ABOUT THIS EXERCISE: Take the lines below between the one holding "RTC1 pin SQW: D8 -> D5" and the one holding "IMU3 pin SCL: D12 -> A3", inclusive, and copy them exactly. Add nothing.

[Dataset excerpts]
________________________________________

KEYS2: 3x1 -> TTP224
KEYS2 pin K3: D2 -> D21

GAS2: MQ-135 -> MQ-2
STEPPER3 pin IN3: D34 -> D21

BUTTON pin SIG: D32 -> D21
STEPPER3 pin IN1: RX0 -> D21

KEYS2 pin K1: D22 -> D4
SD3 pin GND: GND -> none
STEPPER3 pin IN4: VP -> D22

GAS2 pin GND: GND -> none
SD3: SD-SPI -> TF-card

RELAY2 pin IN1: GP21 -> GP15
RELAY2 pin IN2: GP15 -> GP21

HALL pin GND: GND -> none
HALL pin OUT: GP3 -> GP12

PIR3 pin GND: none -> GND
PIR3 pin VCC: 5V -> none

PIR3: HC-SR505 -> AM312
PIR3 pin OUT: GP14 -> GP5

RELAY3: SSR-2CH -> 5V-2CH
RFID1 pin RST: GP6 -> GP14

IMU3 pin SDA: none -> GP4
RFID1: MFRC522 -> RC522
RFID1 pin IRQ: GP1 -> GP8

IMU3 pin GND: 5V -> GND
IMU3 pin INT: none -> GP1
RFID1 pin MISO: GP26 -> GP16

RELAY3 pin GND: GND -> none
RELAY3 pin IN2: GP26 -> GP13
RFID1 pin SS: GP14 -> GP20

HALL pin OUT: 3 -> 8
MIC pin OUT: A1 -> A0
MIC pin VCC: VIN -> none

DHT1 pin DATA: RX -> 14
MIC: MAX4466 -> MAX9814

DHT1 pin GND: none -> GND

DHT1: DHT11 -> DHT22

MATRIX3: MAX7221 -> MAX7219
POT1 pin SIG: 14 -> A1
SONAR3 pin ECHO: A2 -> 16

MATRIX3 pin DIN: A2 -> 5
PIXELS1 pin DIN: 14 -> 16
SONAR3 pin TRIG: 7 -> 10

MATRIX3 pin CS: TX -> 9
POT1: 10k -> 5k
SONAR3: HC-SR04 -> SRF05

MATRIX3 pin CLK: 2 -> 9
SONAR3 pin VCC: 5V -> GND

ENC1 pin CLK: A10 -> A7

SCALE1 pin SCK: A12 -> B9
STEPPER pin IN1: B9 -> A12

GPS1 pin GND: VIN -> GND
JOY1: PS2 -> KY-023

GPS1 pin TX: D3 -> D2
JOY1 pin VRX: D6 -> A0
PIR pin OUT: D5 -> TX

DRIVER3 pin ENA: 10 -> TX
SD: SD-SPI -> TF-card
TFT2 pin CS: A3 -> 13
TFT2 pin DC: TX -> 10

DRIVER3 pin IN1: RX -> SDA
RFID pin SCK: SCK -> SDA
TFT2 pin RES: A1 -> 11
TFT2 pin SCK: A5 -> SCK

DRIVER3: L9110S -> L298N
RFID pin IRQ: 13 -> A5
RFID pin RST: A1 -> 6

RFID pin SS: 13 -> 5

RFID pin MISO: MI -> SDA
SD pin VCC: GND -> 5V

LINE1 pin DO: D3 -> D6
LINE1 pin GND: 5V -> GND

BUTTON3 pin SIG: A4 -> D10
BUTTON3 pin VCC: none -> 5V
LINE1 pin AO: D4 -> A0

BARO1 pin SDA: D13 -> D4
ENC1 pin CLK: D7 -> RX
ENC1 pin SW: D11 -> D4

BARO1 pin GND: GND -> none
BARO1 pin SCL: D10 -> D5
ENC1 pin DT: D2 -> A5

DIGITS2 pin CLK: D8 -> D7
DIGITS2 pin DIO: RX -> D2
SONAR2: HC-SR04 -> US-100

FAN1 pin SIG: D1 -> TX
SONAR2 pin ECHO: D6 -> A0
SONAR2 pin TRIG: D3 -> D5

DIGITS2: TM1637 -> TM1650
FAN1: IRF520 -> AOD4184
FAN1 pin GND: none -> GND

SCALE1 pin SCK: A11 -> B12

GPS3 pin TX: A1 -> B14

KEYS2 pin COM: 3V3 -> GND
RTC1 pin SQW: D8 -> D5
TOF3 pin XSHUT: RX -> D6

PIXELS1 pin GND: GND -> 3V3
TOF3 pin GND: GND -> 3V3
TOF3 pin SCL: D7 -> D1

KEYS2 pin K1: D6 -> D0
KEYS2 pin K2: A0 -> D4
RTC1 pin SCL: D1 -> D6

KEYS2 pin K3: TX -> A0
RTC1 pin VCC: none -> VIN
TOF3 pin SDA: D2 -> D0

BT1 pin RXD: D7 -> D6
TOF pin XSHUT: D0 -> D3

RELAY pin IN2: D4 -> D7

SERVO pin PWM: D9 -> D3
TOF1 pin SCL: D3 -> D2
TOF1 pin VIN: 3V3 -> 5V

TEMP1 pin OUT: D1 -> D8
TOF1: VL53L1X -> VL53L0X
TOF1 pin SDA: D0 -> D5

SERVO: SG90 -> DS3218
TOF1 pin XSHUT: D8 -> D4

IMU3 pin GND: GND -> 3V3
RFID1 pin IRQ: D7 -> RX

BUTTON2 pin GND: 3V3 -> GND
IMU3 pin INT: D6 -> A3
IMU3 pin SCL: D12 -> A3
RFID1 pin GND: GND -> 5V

________________________________________

WRITTEN ANSWER:
RTC1 pin SQW: D8 -> D5
TOF3 pin XSHUT: RX -> D6

PIXELS1 pin GND: GND -> 3V3
TOF3 pin GND: GND -> 3V3
TOF3 pin SCL: D7 -> D1

KEYS2 pin K1: D6 -> D0
KEYS2 pin K2: A0 -> D4
RTC1 pin SCL: D1 -> D6

KEYS2 pin K3: TX -> A0
RTC1 pin VCC: none -> VIN
TOF3 pin SDA: D2 -> D0

BT1 pin RXD: D7 -> D6
TOF pin XSHUT: D0 -> D3

RELAY pin IN2: D4 -> D7

SERVO pin PWM: D9 -> D3
TOF1 pin SCL: D3 -> D2
TOF1 pin VIN: 3V3 -> 5V

TEMP1 pin OUT: D1 -> D8
TOF1: VL53L1X -> VL53L0X
TOF1 pin SDA: D0 -> D5

SERVO: SG90 -> DS3218
TOF1 pin XSHUT: D8 -> D4

IMU3 pin GND: GND -> 3V3
RFID1 pin IRQ: D7 -> RX

BUTTON2 pin GND: 3V3 -> GND
IMU3 pin INT: D6 -> A3
IMU3 pin SCL: D12 -> A3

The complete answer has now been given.